# EXERCISE MATERIAL
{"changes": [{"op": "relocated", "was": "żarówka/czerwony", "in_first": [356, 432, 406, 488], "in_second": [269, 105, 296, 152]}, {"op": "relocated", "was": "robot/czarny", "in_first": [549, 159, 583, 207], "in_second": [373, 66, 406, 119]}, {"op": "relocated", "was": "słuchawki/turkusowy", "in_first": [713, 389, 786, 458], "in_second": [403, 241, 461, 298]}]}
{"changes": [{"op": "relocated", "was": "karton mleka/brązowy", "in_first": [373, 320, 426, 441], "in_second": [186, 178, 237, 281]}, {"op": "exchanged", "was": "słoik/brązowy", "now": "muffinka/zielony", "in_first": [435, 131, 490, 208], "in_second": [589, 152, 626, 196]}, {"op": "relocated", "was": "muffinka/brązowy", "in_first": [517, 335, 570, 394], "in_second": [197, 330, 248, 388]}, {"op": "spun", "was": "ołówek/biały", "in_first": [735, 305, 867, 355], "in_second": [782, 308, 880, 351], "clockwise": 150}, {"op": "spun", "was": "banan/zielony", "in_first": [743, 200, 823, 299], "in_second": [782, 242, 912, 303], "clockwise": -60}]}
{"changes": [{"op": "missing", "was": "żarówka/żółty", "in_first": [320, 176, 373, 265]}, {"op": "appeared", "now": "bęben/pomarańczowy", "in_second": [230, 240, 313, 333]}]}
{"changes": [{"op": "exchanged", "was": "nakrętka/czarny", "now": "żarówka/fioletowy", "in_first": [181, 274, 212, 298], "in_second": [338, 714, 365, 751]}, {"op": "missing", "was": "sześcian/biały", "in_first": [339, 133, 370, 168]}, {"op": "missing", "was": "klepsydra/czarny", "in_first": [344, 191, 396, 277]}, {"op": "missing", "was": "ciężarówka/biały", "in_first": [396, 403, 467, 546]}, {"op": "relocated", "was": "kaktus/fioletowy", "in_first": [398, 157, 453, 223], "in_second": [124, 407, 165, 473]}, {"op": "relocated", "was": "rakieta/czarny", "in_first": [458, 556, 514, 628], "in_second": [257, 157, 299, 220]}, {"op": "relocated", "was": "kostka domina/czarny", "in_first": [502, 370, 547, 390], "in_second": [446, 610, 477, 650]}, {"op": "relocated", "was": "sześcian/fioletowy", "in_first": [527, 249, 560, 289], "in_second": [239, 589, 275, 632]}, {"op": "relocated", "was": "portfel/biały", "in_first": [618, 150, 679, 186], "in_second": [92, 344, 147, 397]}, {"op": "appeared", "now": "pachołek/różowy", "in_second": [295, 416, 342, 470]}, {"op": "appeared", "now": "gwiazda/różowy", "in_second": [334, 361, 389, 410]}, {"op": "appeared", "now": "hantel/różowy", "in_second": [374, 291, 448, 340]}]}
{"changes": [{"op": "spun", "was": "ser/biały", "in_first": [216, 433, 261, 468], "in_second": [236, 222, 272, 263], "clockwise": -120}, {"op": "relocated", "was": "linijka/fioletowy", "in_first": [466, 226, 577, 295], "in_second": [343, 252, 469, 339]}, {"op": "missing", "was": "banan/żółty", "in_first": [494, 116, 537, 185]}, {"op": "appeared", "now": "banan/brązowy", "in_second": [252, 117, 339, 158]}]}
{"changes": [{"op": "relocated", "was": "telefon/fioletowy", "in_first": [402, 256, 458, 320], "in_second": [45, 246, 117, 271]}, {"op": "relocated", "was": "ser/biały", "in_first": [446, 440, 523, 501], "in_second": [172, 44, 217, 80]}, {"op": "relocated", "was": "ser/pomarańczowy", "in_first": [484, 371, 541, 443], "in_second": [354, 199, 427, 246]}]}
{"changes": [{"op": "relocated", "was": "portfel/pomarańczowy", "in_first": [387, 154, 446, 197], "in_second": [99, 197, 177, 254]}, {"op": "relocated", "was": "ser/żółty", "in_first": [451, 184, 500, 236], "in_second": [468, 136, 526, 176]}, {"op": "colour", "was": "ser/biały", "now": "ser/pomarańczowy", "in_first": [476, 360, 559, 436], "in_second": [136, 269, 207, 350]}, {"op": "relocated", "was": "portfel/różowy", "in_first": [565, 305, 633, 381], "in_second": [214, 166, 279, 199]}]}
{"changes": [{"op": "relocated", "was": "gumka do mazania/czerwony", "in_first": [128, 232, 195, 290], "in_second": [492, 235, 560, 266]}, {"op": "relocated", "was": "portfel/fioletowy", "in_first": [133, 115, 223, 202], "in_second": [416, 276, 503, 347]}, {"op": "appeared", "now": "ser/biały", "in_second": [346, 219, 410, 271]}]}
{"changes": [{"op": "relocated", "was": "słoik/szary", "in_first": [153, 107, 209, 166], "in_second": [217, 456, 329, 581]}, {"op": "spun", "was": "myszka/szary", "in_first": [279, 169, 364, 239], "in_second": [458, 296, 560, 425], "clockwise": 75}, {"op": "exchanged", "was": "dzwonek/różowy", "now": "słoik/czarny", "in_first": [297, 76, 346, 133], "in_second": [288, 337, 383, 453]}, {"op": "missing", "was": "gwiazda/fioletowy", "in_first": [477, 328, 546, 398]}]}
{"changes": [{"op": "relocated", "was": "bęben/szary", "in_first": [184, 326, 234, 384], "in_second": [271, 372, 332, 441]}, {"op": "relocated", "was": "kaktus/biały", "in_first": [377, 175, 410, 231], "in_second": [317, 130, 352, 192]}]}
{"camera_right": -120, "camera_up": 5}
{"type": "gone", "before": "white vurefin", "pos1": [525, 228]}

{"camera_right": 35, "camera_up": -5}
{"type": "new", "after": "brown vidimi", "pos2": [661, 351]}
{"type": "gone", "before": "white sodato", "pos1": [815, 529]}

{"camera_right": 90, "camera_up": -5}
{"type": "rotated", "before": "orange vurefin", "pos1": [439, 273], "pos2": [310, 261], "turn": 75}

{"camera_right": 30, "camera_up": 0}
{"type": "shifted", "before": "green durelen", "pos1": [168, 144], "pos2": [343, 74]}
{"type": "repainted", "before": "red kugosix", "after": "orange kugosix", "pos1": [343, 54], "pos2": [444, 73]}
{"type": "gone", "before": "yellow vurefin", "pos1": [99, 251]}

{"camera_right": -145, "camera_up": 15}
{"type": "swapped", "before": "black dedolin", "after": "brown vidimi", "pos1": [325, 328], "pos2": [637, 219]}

# WHAT TO WORK ON
Using the material above, retype every line without altering it.

# TASK OUTPUT
{"changes": [{"op": "relocated", "was": "żarówka/czerwony", "in_first": [356, 432, 406, 488], "in_second": [269, 105, 296, 152]}, {"op": "relocated", "was": "robot/czarny", "in_first": [549, 159, 583, 207], "in_second": [373, 66, 406, 119]}, {"op": "relocated", "was": "słuchawki/turkusowy", "in_first": [713, 389, 786, 458], "in_second": [403, 241, 461, 298]}]}
{"changes": [{"op": "relocated", "was": "karton mleka/brązowy", "in_first": [373, 320, 426, 441], "in_second": [186, 178, 237, 281]}, {"op": "exchanged", "was": "słoik/brązowy", "now": "muffinka/zielony", "in_first": [435, 131, 490, 208], "in_second": [589, 152, 626, 196]}, {"op": "relocated", "was": "muffinka/brązowy", "in_first": [517, 335, 570, 394], "in_second": [197, 330, 248, 388]}, {"op": "spun", "was": "ołówek/biały", "in_first": [735, 305, 867, 355], "in_second": [782, 308, 880, 351], "clockwise": 150}, {"op": "spun", "was": "banan/zielony", "in_first": [743, 200, 823, 299], "in_second": [782, 242, 912, 303], "clockwise": -60}]}
{"changes": [{"op": "missing", "was": "żarówka/żółty", "in_first": [320, 176, 373, 265]}, {"op": "appeared", "now": "bęben/pomarańczowy", "in_second": [230, 240, 313, 333]}]}
{"changes": [{"op": "exchanged", "was": "nakrętka/czarny", "now": "żarówka/fioletowy", "in_first": [181, 274, 212, 298], "in_second": [338, 714, 365, 751]}, {"op": "missing", "was": "sześcian/biały", "in_first": [339, 133, 370, 168]}, {"op": "missing", "was": "klepsydra/czarny", "in_first": [344, 191, 396, 277]}, {"op": "missing", "was": "ciężarówka/biały", "in_first": [396, 403, 467, 546]}, {"op": "relocated", "was": "kaktus/fioletowy", "in_first": [398, 157, 453, 223], "in_second": [124, 407, 165, 473]}, {"op": "relocated", "was": "rakieta/czarny", "in_first": [458, 556, 514, 628], "in_second": [257, 157, 299, 220]}, {"op": "relocated", "was": "kostka domina/czarny", "in_first": [502, 370, 547, 390], "in_second": [446, 610, 477, 650]}, {"op": "relocated", "was": "sześcian/fioletowy", "in_first": [527, 249, 560, 289], "in_second": [239, 589, 275, 632]}, {"op": "relocated", "was": "portfel/biały", "in_first": [618, 150, 679, 186], "in_second": [92, 344, 147, 397]}, {"op": "appeared", "now": "pachołek/różowy", "in_second": [295, 416, 342, 470]}, {"op": "appeared", "now": "gwiazda/różowy", "in_second": [334, 361, 389, 410]}, {"op": "appeared", "now": "hantel/różowy", "in_second": [374, 291, 448, 340]}]}
{"changes": [{"op": "spun", "was": "ser/biały", "in_first": [216, 433, 261, 468], "in_second": [236, 222, 272, 263], "clockwise": -120}, {"op": "relocated", "was": "linijka/fioletowy", "in_first": [466, 226, 577, 295], "in_second": [343, 252, 469, 339]}, {"op": "missing", "was": "banan/żółty", "in_first": [494, 116, 537, 185]}, {"op": "appeared", "now": "banan/brązowy", "in_second": [252, 117, 339, 158]}]}
{"changes": [{"op": "relocated", "was": "telefon/fioletowy", "in_first": [402, 256, 458, 320], "in_second": [45, 246, 117, 271]}, {"op": "relocated", "was": "ser/biały", "in_first": [446, 440, 523, 501], "in_second": [172, 44, 217, 80]}, {"op": "relocated", "was": "ser/pomarańczowy", "in_first": [484, 371, 541, 443], "in_second": [354, 199, 427, 246]}]}
{"changes": [{"op": "relocated", "was": "portfel/pomarańczowy", "in_first": [387, 154, 446, 197], "in_second": [99, 197, 177, 254]}, {"op": "relocated", "was": "ser/żółty", "in_first": [451, 184, 500, 236], "in_second": [468, 136, 526, 176]}, {"op": "colour", "was": "ser/biały", "now": "ser/pomarańczowy", "in_first": [476, 360, 559, 436], "in_second": [136, 269, 207, 350]}, {"op": "relocated", "was": "portfel/różowy", "in_first": [565, 305, 633, 381], "in_second": [214, 166, 279, 199]}]}
{"changes": [{"op": "relocated", "was": "gumka do mazania/czerwony", "in_first": [128, 232, 195, 290], "in_second": [492, 235, 560, 266]}, {"op": "relocated", "was": "portfel/fioletowy", "in_first": [133, 115, 223, 202], "in_second": [416, 276, 503, 347]}, {"op": "appeared", "now": "ser/biały", "in_second": [346, 219, 410, 271]}]}
{"changes": [{"op": "relocated", "was": "słoik/szary", "in_first": [153, 107, 209, 166], "in_second": [217, 456, 329, 581]}, {"op": "spun", "was": "myszka/szary", "in_first": [279, 169, 364, 239], "in_second": [458, 296, 560, 425], "clockwise": 75}, {"op": "exchanged", "was": "dzwonek/różowy", "now": "słoik/czarny", "in_first": [297, 76, 346, 133], "in_second": [288, 337, 383, 453]}, {"op": "missing", "was": "gwiazda/fioletowy", "in_first": [477, 328, 546, 398]}]}
{"changes": [{"op": "relocated", "was": "bęben/szary", "in_first": [184, 326, 234, 384], "in_second": [271, 372, 332, 441]}, {"op": "relocated", "was": "kaktus/biały", "in_first": [377, 175, 410, 231], "in_second": [317, 130, 352, 192]}]}
{"camera_right": -120, "camera_up": 5}
{"type": "gone", "before": "white vurefin", "pos1": [525, 228]}

{"camera_right": 35, "camera_up": -5}
{"type": "new", "after": "brown vidimi", "pos2": [661, 351]}
{"type": "gone", "before": "white sodato", "pos1": [815, 529]}

{"camera_right": 90, "camera_up": -5}
{"type": "rotated", "before": "orange vurefin", "pos1": [439, 273], "pos2": [310, 261], "turn": 75}

{"camera_right": 30, "camera_up": 0}
{"type": "shifted", "before": "green durelen", "pos1": [168, 144], "pos2": [343, 74]}
{"type": "repainted", "before": "red kugosix", "after": "orange kugosix", "pos1": [343, 54], "pos2": [444, 73]}
{"type": "gone", "before": "yellow vurefin", "pos1": [99, 251]}

{"camera_right": -145, "camera_up": 15}
{"type": "swapped", "before": "black dedolin", "after": "brown vidimi", "pos1": [325, 328], "pos2": [637, 219]}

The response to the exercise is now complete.